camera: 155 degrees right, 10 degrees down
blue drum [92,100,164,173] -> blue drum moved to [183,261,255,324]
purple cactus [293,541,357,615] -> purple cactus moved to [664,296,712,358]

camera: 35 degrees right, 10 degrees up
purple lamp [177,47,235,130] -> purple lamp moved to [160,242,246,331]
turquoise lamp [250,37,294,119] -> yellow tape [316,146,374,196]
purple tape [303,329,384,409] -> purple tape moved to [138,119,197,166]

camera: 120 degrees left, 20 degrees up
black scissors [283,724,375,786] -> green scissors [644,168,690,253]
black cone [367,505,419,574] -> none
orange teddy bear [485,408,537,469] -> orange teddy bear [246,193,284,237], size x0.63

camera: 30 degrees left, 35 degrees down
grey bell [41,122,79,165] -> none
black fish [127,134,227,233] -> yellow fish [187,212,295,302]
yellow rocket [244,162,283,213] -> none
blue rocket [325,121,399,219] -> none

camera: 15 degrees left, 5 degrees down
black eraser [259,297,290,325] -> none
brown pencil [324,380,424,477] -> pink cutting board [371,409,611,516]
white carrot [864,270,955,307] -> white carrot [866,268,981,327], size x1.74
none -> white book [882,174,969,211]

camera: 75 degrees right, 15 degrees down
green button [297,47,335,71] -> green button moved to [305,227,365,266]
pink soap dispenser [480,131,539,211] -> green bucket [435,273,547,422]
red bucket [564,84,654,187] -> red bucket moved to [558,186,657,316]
══════════
> _EXERCISE BRIEF_: From the material above, set down exactly the lines between the line holding "camera: 35 degrees right, 10 degrees up" and the line holding "camera: 120 degrees left, 20 degrees up", inclusive. Include nothing else.

> _EXERCISE RESPONSE_:
camera: 35 degrees right, 10 degrees up
purple lamp [177,47,235,130] -> purple lamp moved to [160,242,246,331]
turquoise lamp [250,37,294,119] -> yellow tape [316,146,374,196]
purple tape [303,329,384,409] -> purple tape moved to [138,119,197,166]

camera: 120 degrees left, 20 degrees up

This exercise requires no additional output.